▶ [CHALLENGE] Filter the records below and copy every line containing the word "there".

---- RECORDS PROVIDED

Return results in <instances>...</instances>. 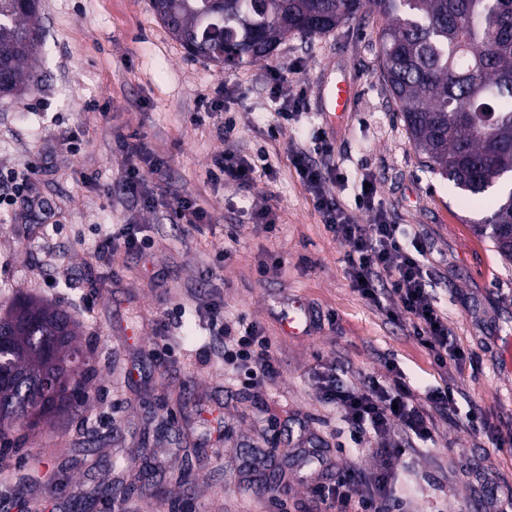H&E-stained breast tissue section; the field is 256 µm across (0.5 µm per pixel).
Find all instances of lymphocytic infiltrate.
Segmentation results:
<instances>
[{"label":"lymphocytic infiltrate","instance_id":"f902f5d3","mask_svg":"<svg viewBox=\"0 0 512 512\" xmlns=\"http://www.w3.org/2000/svg\"><path fill=\"white\" fill-rule=\"evenodd\" d=\"M312 144L311 151L294 153L292 163L309 189L326 231L347 247L344 262L351 288L367 303L385 308L390 318L407 321L439 366L461 360L462 351L449 341L448 319L432 302L434 283L425 266L423 245L404 225L389 222L376 200L375 187H361L355 209H348L334 192L341 177L328 165L334 153L332 141L318 130ZM119 149L127 160L125 187L142 196L146 207H165L190 234L209 223V213L197 202L176 194L158 197L149 189L148 176L159 173L164 162L144 142L125 140ZM271 172V167L257 166L253 160L227 151L212 158L207 175L211 181L249 192L267 184ZM363 213L370 214V223L360 222ZM205 311L211 330L224 341L225 364L236 368L254 387L275 378L272 344L257 322L241 318L227 323L222 309L215 304L206 305ZM321 391L327 403L336 405L350 434L370 432L382 440L379 455L385 460L404 455L413 440L430 439L432 412L448 410L455 400L452 386H429L418 393L398 373L391 383L369 376L352 389L344 387L332 373L325 377ZM399 480V474L383 466L364 488H357L355 480L342 477L331 485L315 486L314 493L322 501L336 505L338 512H347L353 503L361 512H391L396 502L390 490Z\"/></svg>","mask_w":512,"mask_h":512}]
</instances>
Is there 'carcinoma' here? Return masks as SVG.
<instances>
[{
    "instance_id": "1",
    "label": "carcinoma",
    "mask_w": 512,
    "mask_h": 512,
    "mask_svg": "<svg viewBox=\"0 0 512 512\" xmlns=\"http://www.w3.org/2000/svg\"><path fill=\"white\" fill-rule=\"evenodd\" d=\"M171 36L217 66L259 62L289 36L376 16L380 71L425 166L497 206L475 231L512 261V0H152ZM40 0H0V97L21 93L39 53ZM92 377L63 310L19 296L0 310V454L79 414Z\"/></svg>"
}]
</instances>
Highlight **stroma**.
<instances>
[{
  "mask_svg": "<svg viewBox=\"0 0 512 512\" xmlns=\"http://www.w3.org/2000/svg\"><path fill=\"white\" fill-rule=\"evenodd\" d=\"M43 45L33 78L0 98V168L36 166L34 203L0 223V304L19 295L48 301L79 322L94 372L91 400L32 435L21 455L0 458V512L42 503L58 512H322L313 493L339 472L376 471L379 439L352 443L339 412L319 392L321 365H335L348 386L385 380L387 360L405 379L457 389L456 404L434 415L433 437L416 441L391 468L405 473L398 492L407 512H505L512 507V264L473 228L493 197L475 201L423 165L379 70L378 28L365 15L320 36L289 37L265 61L219 68L194 59L170 35L151 0H42ZM298 73L285 93L305 91L302 110L278 124L269 93L272 70ZM349 82L354 95L336 115L324 85ZM217 99L209 123L193 124L200 98ZM236 120L233 146L265 149L270 187L244 193L210 182L207 169L226 144L217 133ZM85 132L78 153L65 131ZM325 129L330 160L344 177L336 191L354 207L370 175L391 223L408 225L426 247L435 306L448 315L461 363L434 365L408 324L354 292L346 248L326 232L291 154L311 150ZM138 137L167 167L155 192L195 198L212 217L188 236L166 209L144 206L123 185L119 141ZM273 209L276 229L254 224ZM144 225L143 252L97 258L99 239L116 224ZM232 254L221 278L200 271L215 253ZM278 258L277 273L259 266ZM94 295L91 313L80 307ZM298 301L318 318L307 335L282 328L281 311ZM227 321L260 322L277 375L261 387L242 383L224 362L204 306ZM175 348L162 360L163 343ZM477 408L483 432L464 425Z\"/></svg>",
  "mask_w": 512,
  "mask_h": 512,
  "instance_id": "1",
  "label": "stroma"
}]
</instances>
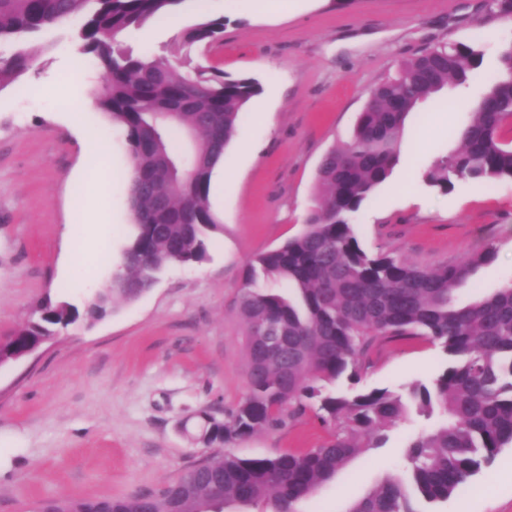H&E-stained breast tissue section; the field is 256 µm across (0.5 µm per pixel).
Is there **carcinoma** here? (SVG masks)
<instances>
[{
    "label": "carcinoma",
    "mask_w": 512,
    "mask_h": 512,
    "mask_svg": "<svg viewBox=\"0 0 512 512\" xmlns=\"http://www.w3.org/2000/svg\"><path fill=\"white\" fill-rule=\"evenodd\" d=\"M186 0H0V40L23 42L76 16L81 50L104 71L97 107L124 131L132 162L128 197L133 224L112 272L83 317L94 322L119 301L132 302L178 261L199 263L220 221L210 206L214 168L236 134L259 82L230 78L193 63L202 44L224 33V17L182 29L180 64L149 59L117 36L179 11ZM31 51L0 58V89L29 66ZM475 43H443L400 61L372 87L352 136L322 159L305 227L245 266L236 313L245 325L246 393L224 416L221 445L295 420L309 409L332 428L318 448L240 458L219 451L178 482L125 497L45 502L41 512H267L299 506L356 458L386 445L388 432L413 413L429 427L402 448V473L386 475L345 512H428L512 446V287L465 306L454 302L482 253L432 267L360 244L354 218L398 162L405 122L418 104L449 85L483 80L461 145L439 158L425 181L444 192L458 182L512 183V43L496 72L480 76ZM282 280L288 293L257 287ZM37 321L0 344L22 348L76 321L67 302L46 299ZM380 336H422L446 356L428 382L405 392L361 389L362 362Z\"/></svg>",
    "instance_id": "obj_1"
}]
</instances>
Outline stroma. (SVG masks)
Segmentation results:
<instances>
[{
	"label": "stroma",
	"instance_id": "obj_1",
	"mask_svg": "<svg viewBox=\"0 0 512 512\" xmlns=\"http://www.w3.org/2000/svg\"><path fill=\"white\" fill-rule=\"evenodd\" d=\"M206 16L224 17V32L195 61L262 85L231 143L239 177L210 194L221 226L205 261L171 266L139 299L94 324H70L0 366V512L155 491L204 462L212 453L202 440L207 417L223 418L245 394L244 325L234 311L243 269L301 231L317 167L348 142L367 90L398 61L440 42L475 40L481 30L490 75L512 42V18L489 14L486 0H188L177 27L152 21L124 43L169 59L181 27ZM80 24L76 17L34 38L28 70L0 89V339L27 324L44 298L85 307L67 256L89 171L85 135L105 143L113 162L97 199L110 216L105 237L119 245L132 223L124 134L97 107L105 78L78 49ZM481 91L478 83L448 87L409 115L396 167L355 219L367 251L423 266L493 249L494 260L460 291L462 305L512 283V183L461 182L444 193L423 175L458 146ZM444 366L423 339L382 336L362 384L400 393ZM422 427L415 416L401 422L385 447L355 459L303 512H345L400 470V448ZM326 435L309 411L224 450L274 455L317 447ZM468 486L437 512H512V447Z\"/></svg>",
	"mask_w": 512,
	"mask_h": 512
}]
</instances>
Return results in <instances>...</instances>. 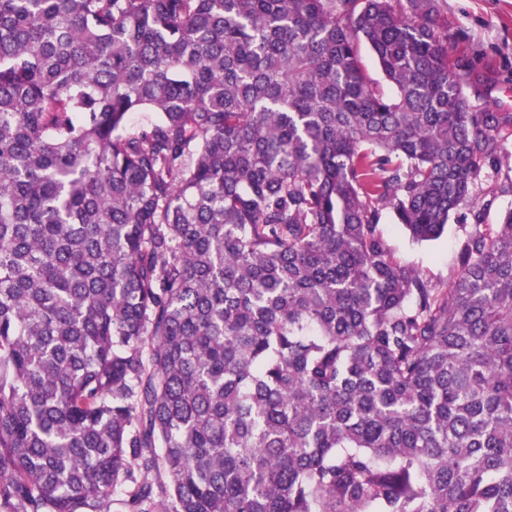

--------

▶ [FINISHED EXERCISE]
Is there 'carcinoma' here? Return masks as SVG.
Is there **carcinoma** here? (SVG masks)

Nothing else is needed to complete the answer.